AIM OF THE TASK → Your answer must be the full listing, reproduced exactly, minus any pictures.

INPUT RECORDS →
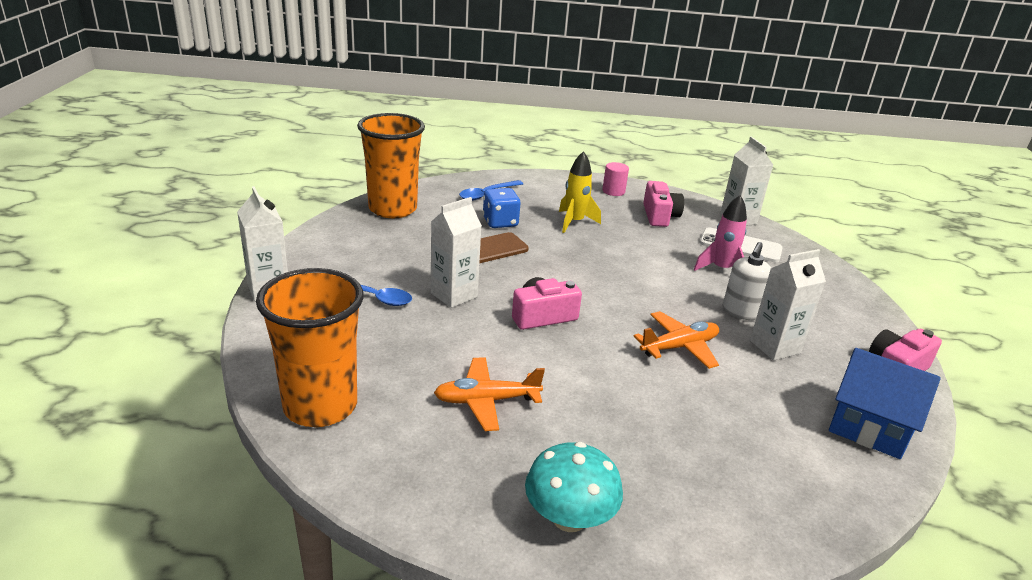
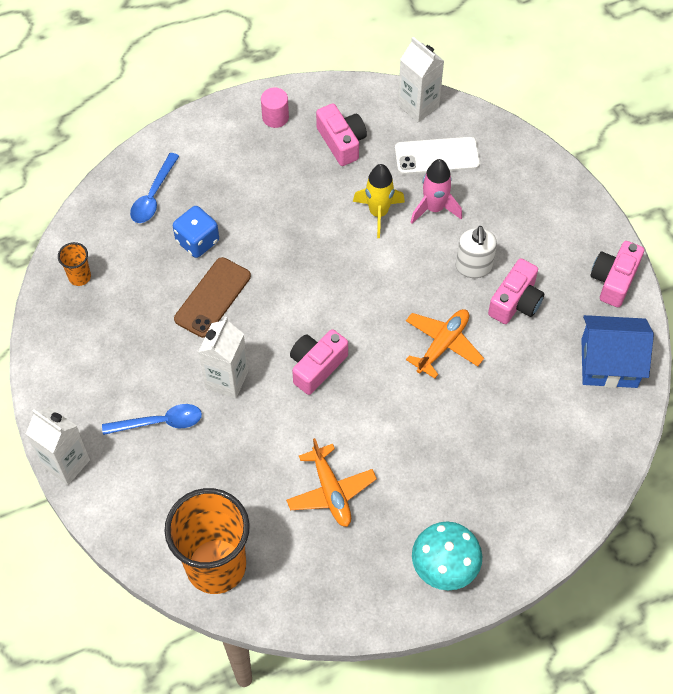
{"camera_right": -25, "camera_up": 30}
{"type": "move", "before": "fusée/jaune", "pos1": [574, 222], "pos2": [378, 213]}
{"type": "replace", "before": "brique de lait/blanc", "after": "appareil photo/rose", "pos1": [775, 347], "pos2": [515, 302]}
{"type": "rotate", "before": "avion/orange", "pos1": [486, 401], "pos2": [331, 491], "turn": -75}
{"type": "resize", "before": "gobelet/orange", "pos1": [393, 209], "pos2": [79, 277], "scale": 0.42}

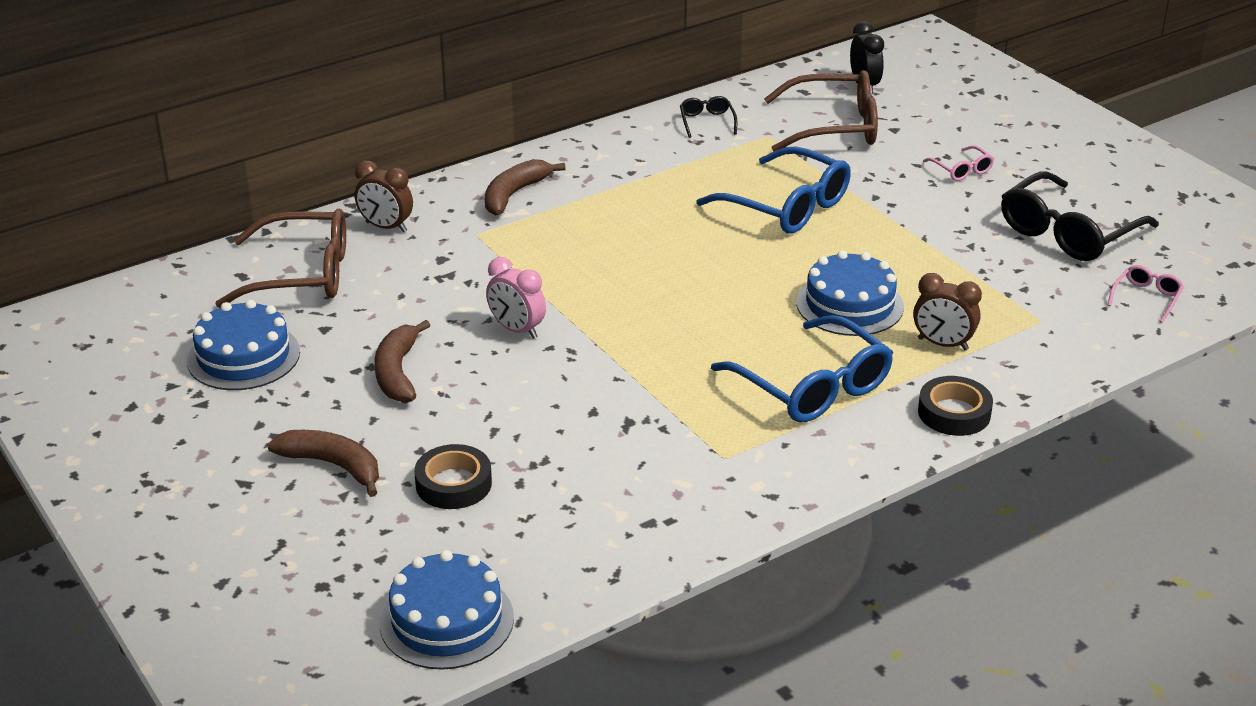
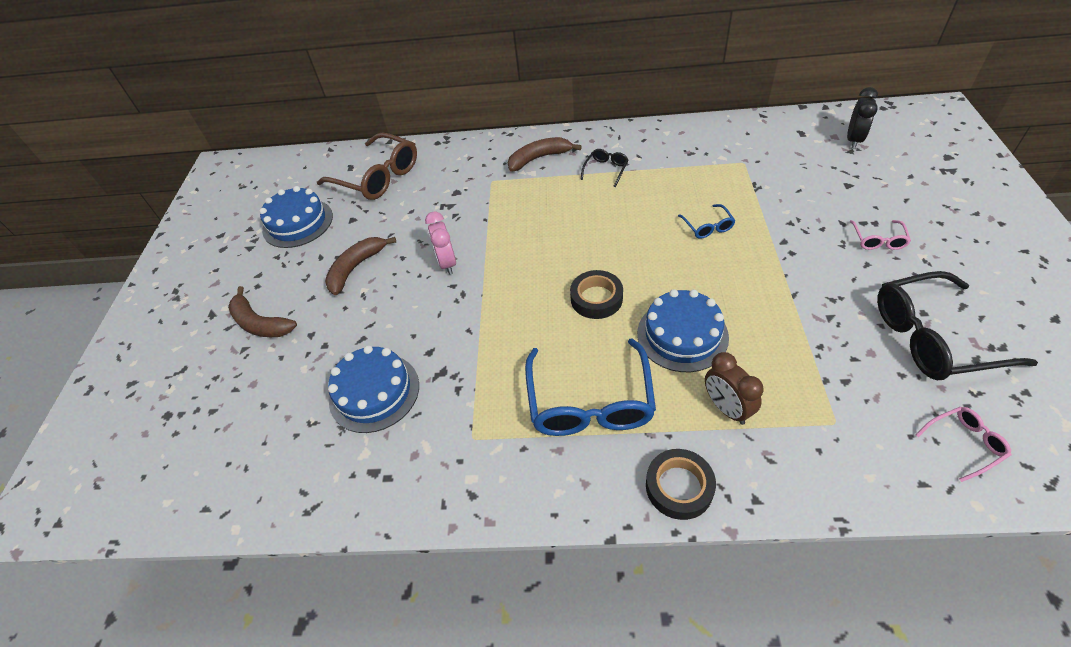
{"camera_right": 40, "camera_up": 15}
{"type": "delete", "before": "réveil/marron", "pos1": [386, 227]}
{"type": "delete", "before": "lunettes/marron", "pos1": [833, 127]}
{"type": "move", "before": "gâteau/bleu", "pos1": [447, 620], "pos2": [374, 392]}
{"type": "move", "before": "ruban adhésif/noir", "pos1": [453, 484], "pos2": [596, 298]}
{"type": "move", "before": "lunettes/noir", "pos1": [707, 122], "pos2": [606, 170]}
{"type": "rotate", "before": "banane/marron", "pos1": [333, 465], "pos2": [260, 323], "turn": 150}
{"type": "resize", "before": "lunettes/bleu", "pos1": [786, 206], "pos2": [707, 226], "scale": 0.46}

SOLUTION →
{"camera_right": -25, "camera_up": 30}
{"type": "move", "before": "fusée/jaune", "pos1": [574, 222], "pos2": [378, 213]}
{"type": "replace", "before": "brique de lait/blanc", "after": "appareil photo/rose", "pos1": [775, 347], "pos2": [515, 302]}
{"type": "rotate", "before": "avion/orange", "pos1": [486, 401], "pos2": [331, 491], "turn": -75}
{"type": "resize", "before": "gobelet/orange", "pos1": [393, 209], "pos2": [79, 277], "scale": 0.42}

{"camera_right": 40, "camera_up": 15}
{"type": "delete", "before": "réveil/marron", "pos1": [386, 227]}
{"type": "delete", "before": "lunettes/marron", "pos1": [833, 127]}
{"type": "move", "before": "gâteau/bleu", "pos1": [447, 620], "pos2": [374, 392]}
{"type": "move", "before": "ruban adhésif/noir", "pos1": [453, 484], "pos2": [596, 298]}
{"type": "move", "before": "lunettes/noir", "pos1": [707, 122], "pos2": [606, 170]}
{"type": "rotate", "before": "banane/marron", "pos1": [333, 465], "pos2": [260, 323], "turn": 150}
{"type": "resize", "before": "lunettes/bleu", "pos1": [786, 206], "pos2": [707, 226], "scale": 0.46}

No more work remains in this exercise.